* TASK REQUIREMENTS
The required output is the line with "R108: 36k (N_3, N_5) -> 4.7k (N_3, N_5)" and each line that follows it to the end of the entries below, copied exactly and with nothing added.

* SUPPLIED DATA
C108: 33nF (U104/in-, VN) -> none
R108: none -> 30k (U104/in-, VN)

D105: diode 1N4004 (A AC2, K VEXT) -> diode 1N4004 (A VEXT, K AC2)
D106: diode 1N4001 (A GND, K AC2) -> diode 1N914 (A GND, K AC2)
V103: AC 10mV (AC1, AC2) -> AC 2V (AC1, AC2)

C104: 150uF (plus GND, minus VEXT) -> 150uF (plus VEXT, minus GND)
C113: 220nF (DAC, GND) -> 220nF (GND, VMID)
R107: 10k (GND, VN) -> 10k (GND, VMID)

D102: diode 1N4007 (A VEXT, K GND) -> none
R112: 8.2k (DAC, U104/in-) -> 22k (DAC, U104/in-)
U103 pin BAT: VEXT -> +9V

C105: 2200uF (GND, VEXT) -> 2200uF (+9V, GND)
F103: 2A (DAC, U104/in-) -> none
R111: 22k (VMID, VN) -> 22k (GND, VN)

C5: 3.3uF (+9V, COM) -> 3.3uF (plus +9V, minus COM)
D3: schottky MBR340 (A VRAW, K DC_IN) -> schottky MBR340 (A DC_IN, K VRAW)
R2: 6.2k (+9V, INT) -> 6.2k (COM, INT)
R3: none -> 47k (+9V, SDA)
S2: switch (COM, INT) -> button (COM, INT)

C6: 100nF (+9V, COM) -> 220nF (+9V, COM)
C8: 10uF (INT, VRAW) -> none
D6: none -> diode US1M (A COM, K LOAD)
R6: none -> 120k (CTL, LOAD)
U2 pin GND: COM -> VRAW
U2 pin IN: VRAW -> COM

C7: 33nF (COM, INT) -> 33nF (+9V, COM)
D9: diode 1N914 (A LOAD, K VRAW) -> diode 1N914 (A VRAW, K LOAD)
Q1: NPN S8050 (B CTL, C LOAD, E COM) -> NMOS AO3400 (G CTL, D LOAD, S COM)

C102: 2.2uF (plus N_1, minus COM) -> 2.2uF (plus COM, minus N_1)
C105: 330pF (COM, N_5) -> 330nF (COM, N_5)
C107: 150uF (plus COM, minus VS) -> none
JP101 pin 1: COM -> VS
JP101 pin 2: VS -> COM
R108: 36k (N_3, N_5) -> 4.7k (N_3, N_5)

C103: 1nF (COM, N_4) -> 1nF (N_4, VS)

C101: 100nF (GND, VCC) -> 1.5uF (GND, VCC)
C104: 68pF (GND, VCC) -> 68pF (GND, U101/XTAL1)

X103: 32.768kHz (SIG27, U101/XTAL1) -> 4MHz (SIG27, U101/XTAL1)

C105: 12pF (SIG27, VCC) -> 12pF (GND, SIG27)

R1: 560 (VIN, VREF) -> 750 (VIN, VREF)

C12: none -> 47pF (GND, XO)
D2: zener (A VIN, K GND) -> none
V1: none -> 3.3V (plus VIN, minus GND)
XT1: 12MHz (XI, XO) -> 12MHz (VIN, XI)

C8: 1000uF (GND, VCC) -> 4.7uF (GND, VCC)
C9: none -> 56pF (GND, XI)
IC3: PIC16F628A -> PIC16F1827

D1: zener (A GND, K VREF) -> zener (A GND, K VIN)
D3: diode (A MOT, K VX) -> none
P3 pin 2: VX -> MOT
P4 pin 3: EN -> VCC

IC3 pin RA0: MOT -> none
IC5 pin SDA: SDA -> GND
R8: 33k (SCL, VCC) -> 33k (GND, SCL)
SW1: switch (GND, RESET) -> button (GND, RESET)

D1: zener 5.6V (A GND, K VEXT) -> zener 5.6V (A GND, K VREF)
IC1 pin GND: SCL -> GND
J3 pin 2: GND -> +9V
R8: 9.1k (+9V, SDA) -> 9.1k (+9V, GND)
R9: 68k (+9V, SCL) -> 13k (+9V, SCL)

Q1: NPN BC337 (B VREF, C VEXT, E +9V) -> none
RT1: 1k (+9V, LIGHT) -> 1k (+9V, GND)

* YOUR SOLUTION
R108: 36k (N_3, N_5) -> 4.7k (N_3, N_5)

C103: 1nF (COM, N_4) -> 1nF (N_4, VS)

C101: 100nF (GND, VCC) -> 1.5uF (GND, VCC)
C104: 68pF (GND, VCC) -> 68pF (GND, U101/XTAL1)

X103: 32.768kHz (SIG27, U101/XTAL1) -> 4MHz (SIG27, U101/XTAL1)

C105: 12pF (SIG27, VCC) -> 12pF (GND, SIG27)

R1: 560 (VIN, VREF) -> 750 (VIN, VREF)

C12: none -> 47pF (GND, XO)
D2: zener (A VIN, K GND) -> none
V1: none -> 3.3V (plus VIN, minus GND)
XT1: 12MHz (XI, XO) -> 12MHz (VIN, XI)

C8: 1000uF (GND, VCC) -> 4.7uF (GND, VCC)
C9: none -> 56pF (GND, XI)
IC3: PIC16F628A -> PIC16F1827

D1: zener (A GND, K VREF) -> zener (A GND, K VIN)
D3: diode (A MOT, K VX) -> none
P3 pin 2: VX -> MOT
P4 pin 3: EN -> VCC

IC3 pin RA0: MOT -> none
IC5 pin SDA: SDA -> GND
R8: 33k (SCL, VCC) -> 33k (GND, SCL)
SW1: switch (GND, RESET) -> button (GND, RESET)

D1: zener 5.6V (A GND, K VEXT) -> zener 5.6V (A GND, K VREF)
IC1 pin GND: SCL -> GND
J3 pin 2: GND -> +9V
R8: 9.1k (+9V, SDA) -> 9.1k (+9V, GND)
R9: 68k (+9V, SCL) -> 13k (+9V, SCL)

Q1: NPN BC337 (B VREF, C VEXT, E +9V) -> none
RT1: 1k (+9V, LIGHT) -> 1k (+9V, GND)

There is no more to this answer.